* Extracted entries *
*** Block opens ***

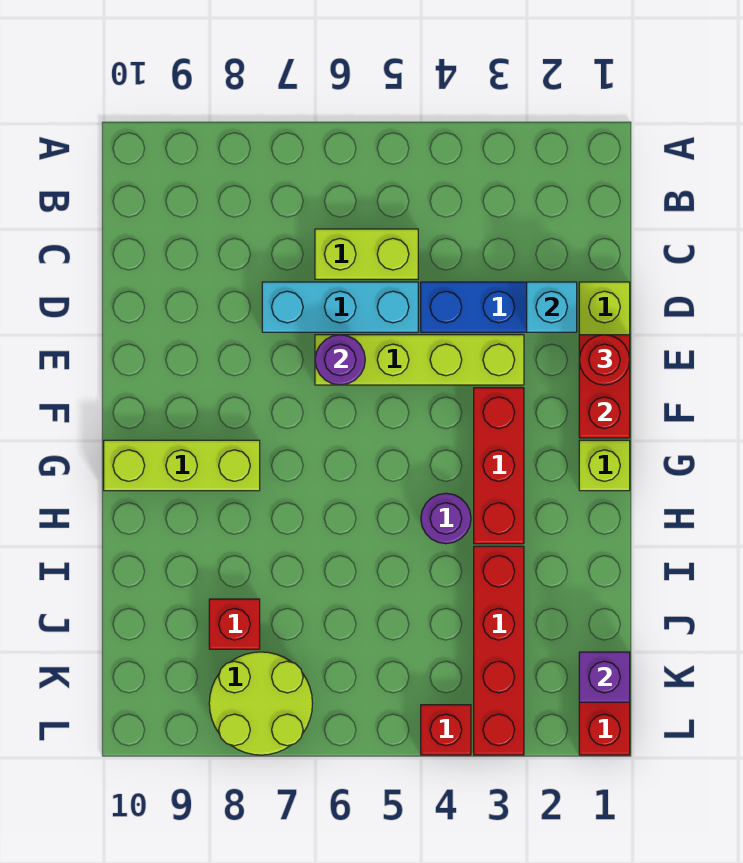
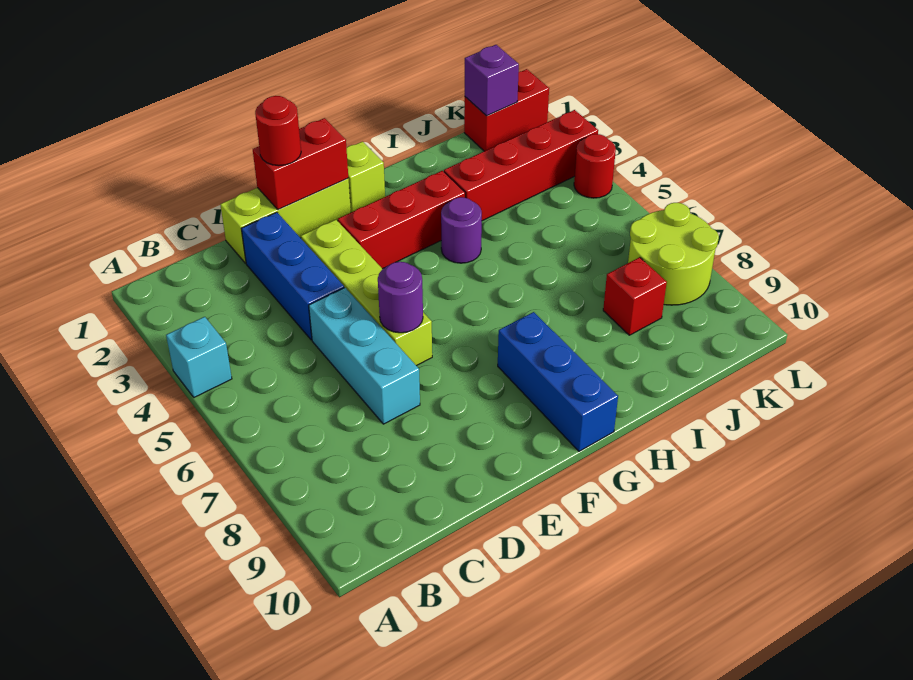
lime brick C5:C6 level 1 -> none
cyan brick D2 level 2 -> cyan brick A4 level 1
lime brick G8:G10 level 1 -> blue brick G8:G10 level 1
red brick L4 level 1 -> red round brick L4 level 1

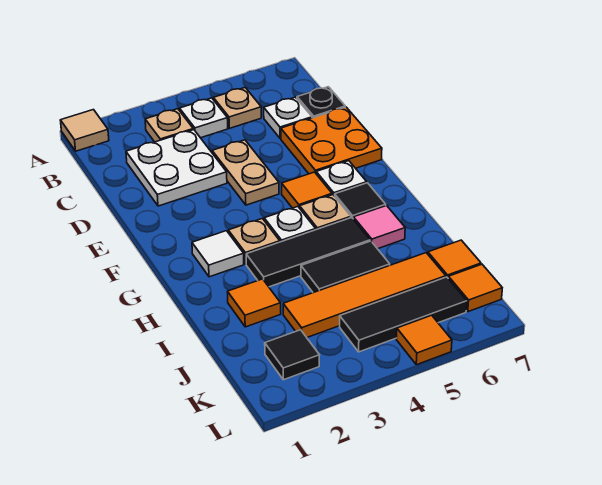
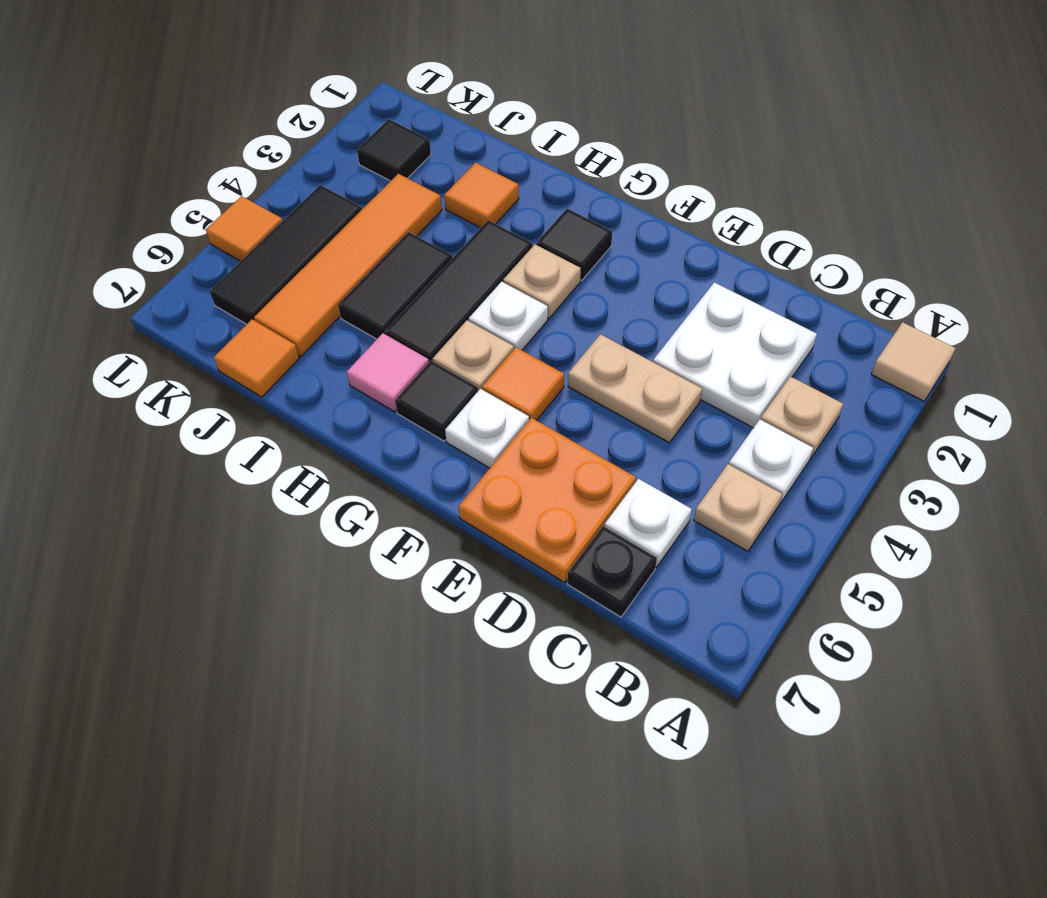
white tile G2 level 1 -> black tile G2 level 1
orange tile K7 level 1 -> none

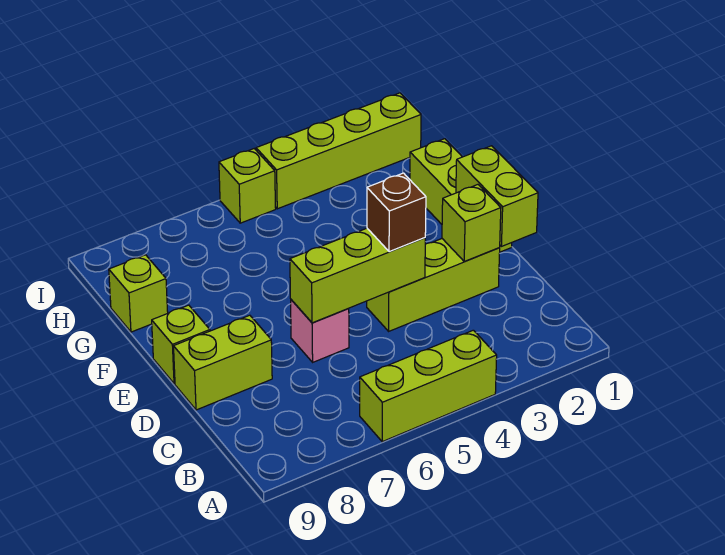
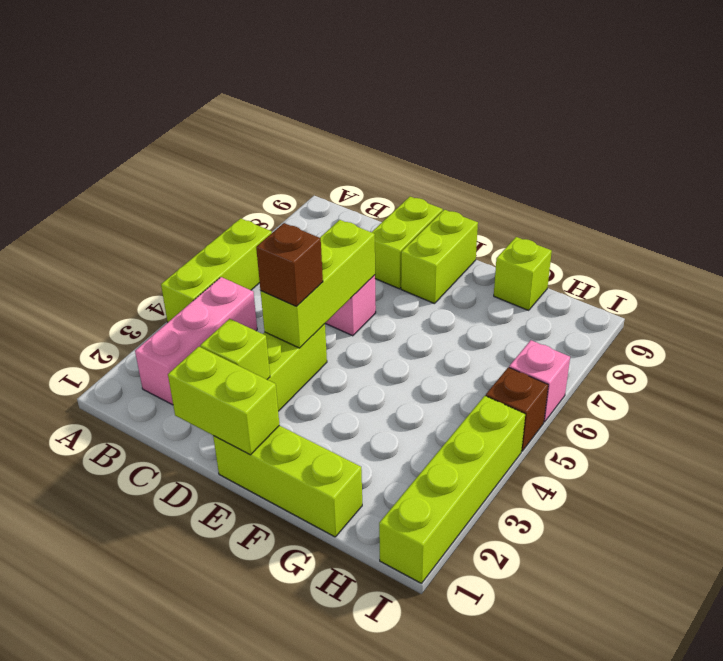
none -> pink brick B2:B4 level 1
lime brick E9 level 1 -> lime brick E8:E9 level 1
lime brick I5 level 1 -> brown brick I5 level 1
none -> pink brick I6 level 1

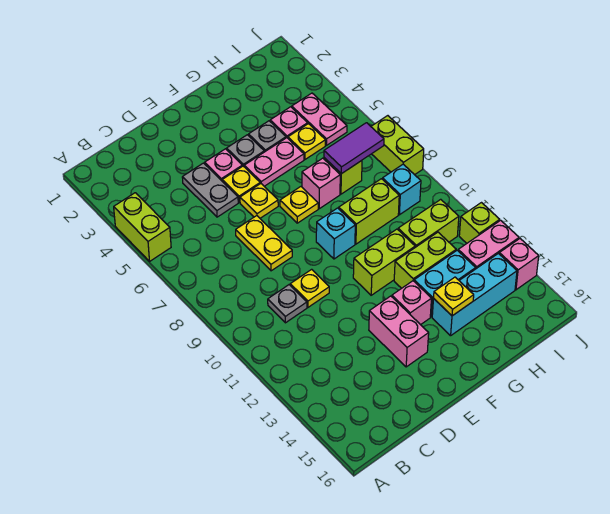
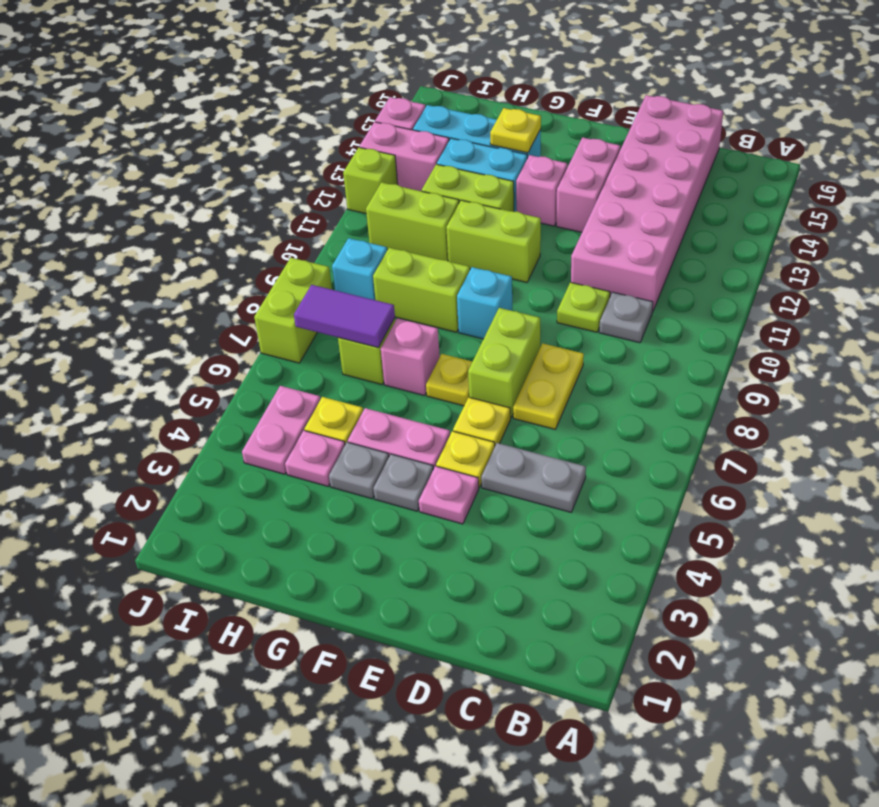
lime brick A4:A5 level 1 -> lime brick E7:E8 level 1
none -> pink brick C11:D16 level 1
grey plate D4:D5 level 1 -> grey plate C5:D5 level 1
yellow plate D10 level 1 -> lime plate D10 level 1

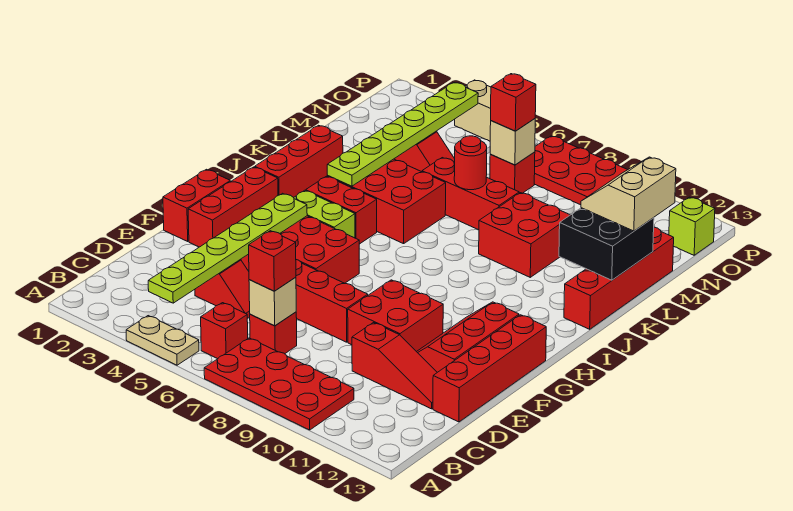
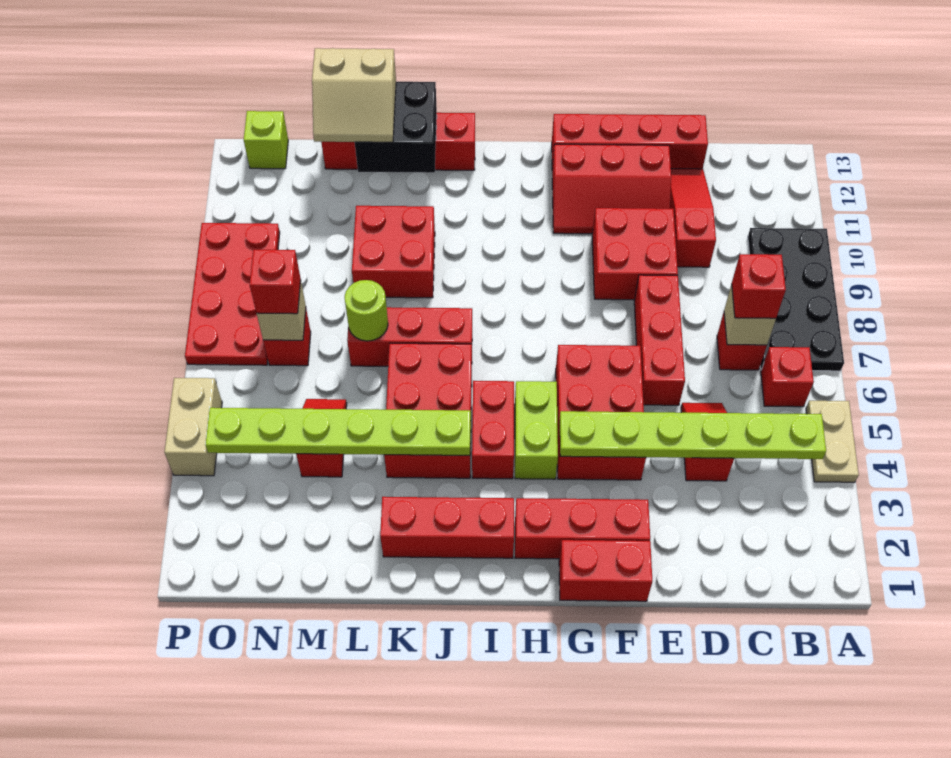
red plate A7:B10 level 1 -> black plate A7:B10 level 1
red brick L6:L8 level 1 -> red brick J7:L7 level 1
red round brick L7 level 2 -> lime round brick L7 level 2

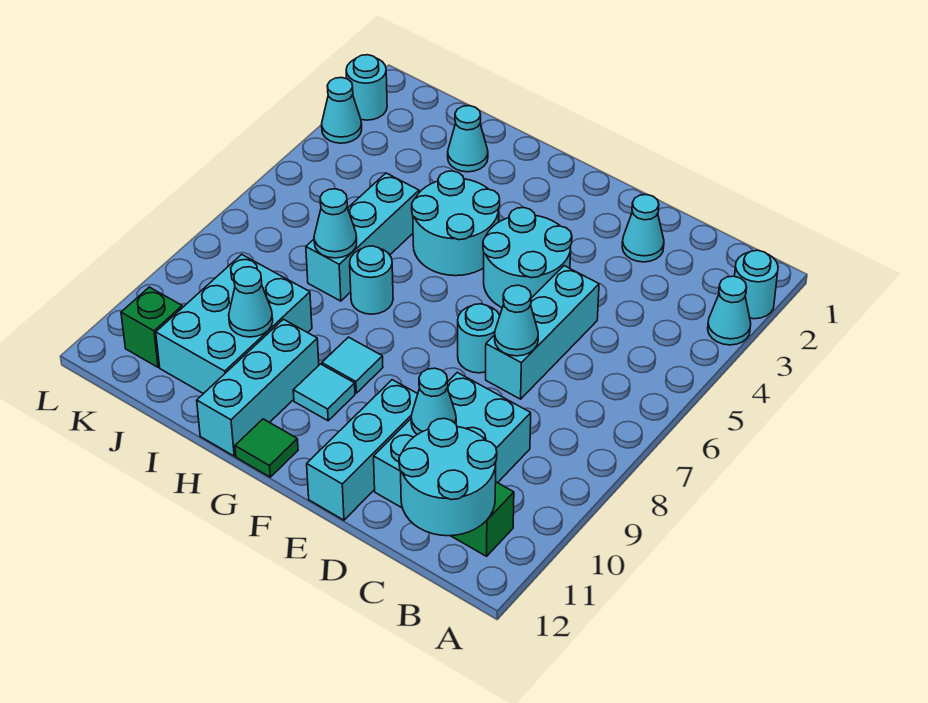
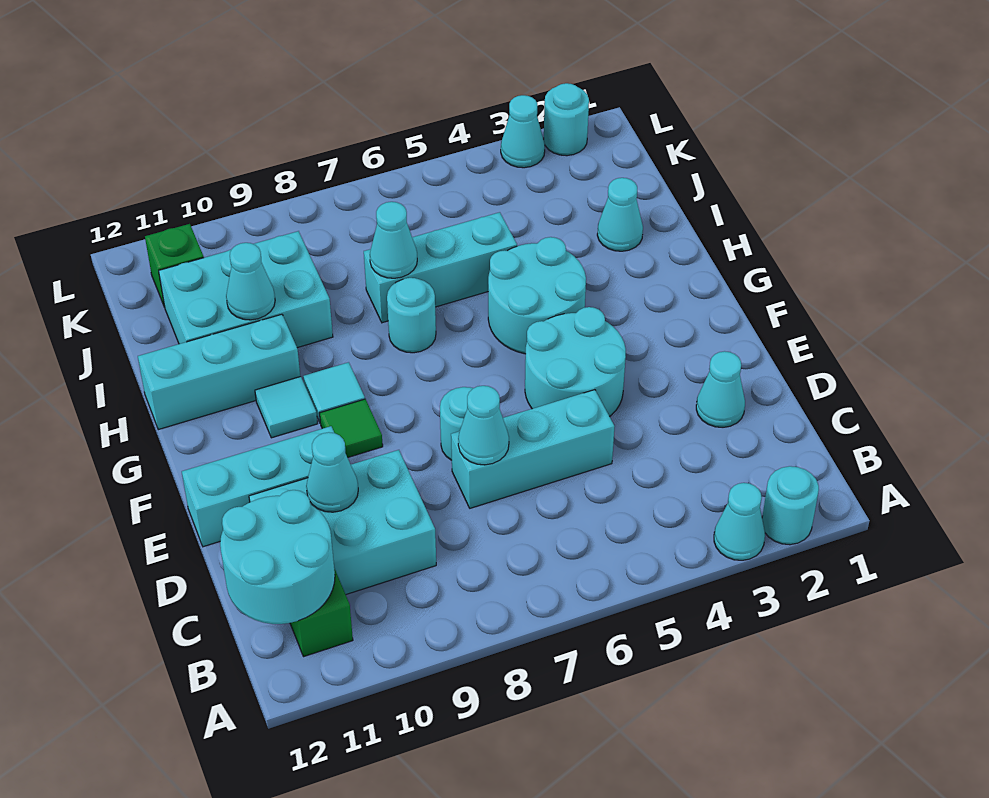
green tile G12 level 1 -> green tile F9 level 1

*** Block closes ***

Write out exactly the lines running from the one with "orange tile K7 level 1 -> none" through the end of the material, both ends included, while leaving the pictures out.

orange tile K7 level 1 -> none

none -> pink brick B2:B4 level 1
lime brick E9 level 1 -> lime brick E8:E9 level 1
lime brick I5 level 1 -> brown brick I5 level 1
none -> pink brick I6 level 1

lime brick A4:A5 level 1 -> lime brick E7:E8 level 1
none -> pink brick C11:D16 level 1
grey plate D4:D5 level 1 -> grey plate C5:D5 level 1
yellow plate D10 level 1 -> lime plate D10 level 1

red plate A7:B10 level 1 -> black plate A7:B10 level 1
red brick L6:L8 level 1 -> red brick J7:L7 level 1
red round brick L7 level 2 -> lime round brick L7 level 2

green tile G12 level 1 -> green tile F9 level 1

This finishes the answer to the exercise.